EXERCISE REQUIREMENTS:
Wherever a picture appears in the listing, leave it out, and copy the rest exactly.

INFORMATION SHOWN:

::::

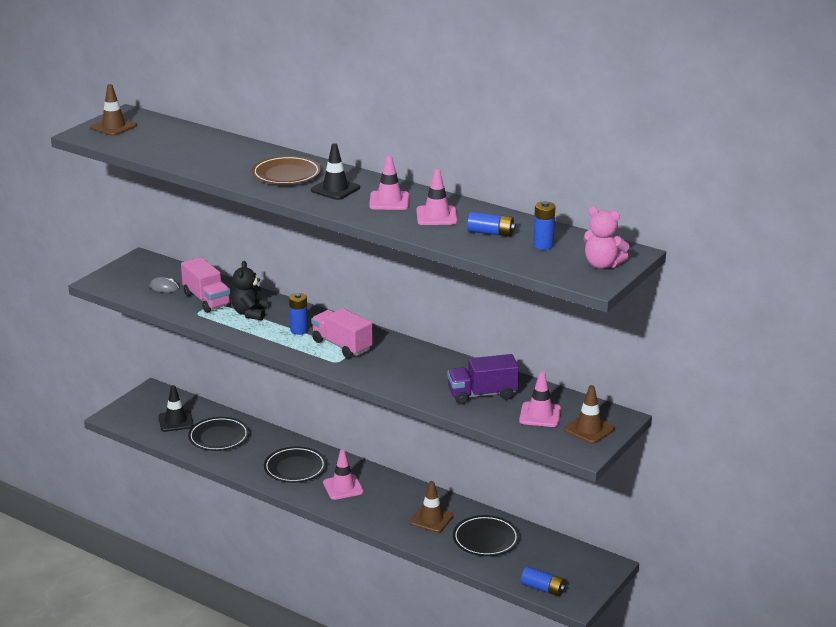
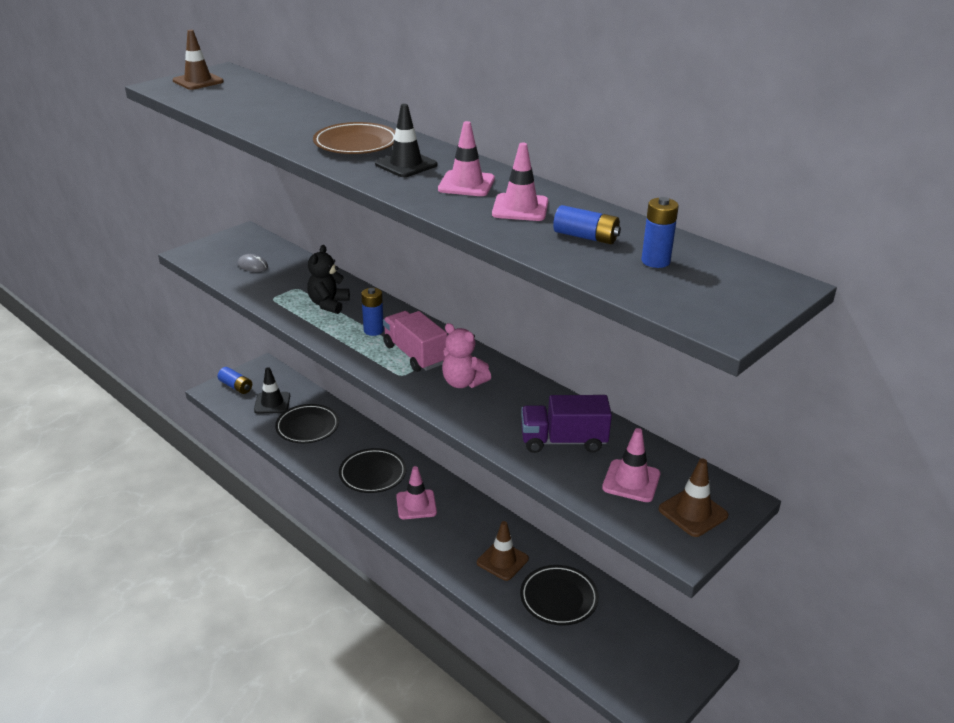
camera: 10 degrees right, 5 degrees up
(207, 300) = (290, 284): pink truck -> none
(543, 588) = (614, 683): blue battery -> blue battery (236, 386)
(602, 265) = (738, 299): pink teddy bear -> pink teddy bear (463, 382)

::::

ANSWER TO THIS TASK:
camera: 10 degrees right, 5 degrees up
(207, 300) = (290, 284): pink truck -> none
(543, 588) = (614, 683): blue battery -> blue battery (236, 386)
(602, 265) = (738, 299): pink teddy bear -> pink teddy bear (463, 382)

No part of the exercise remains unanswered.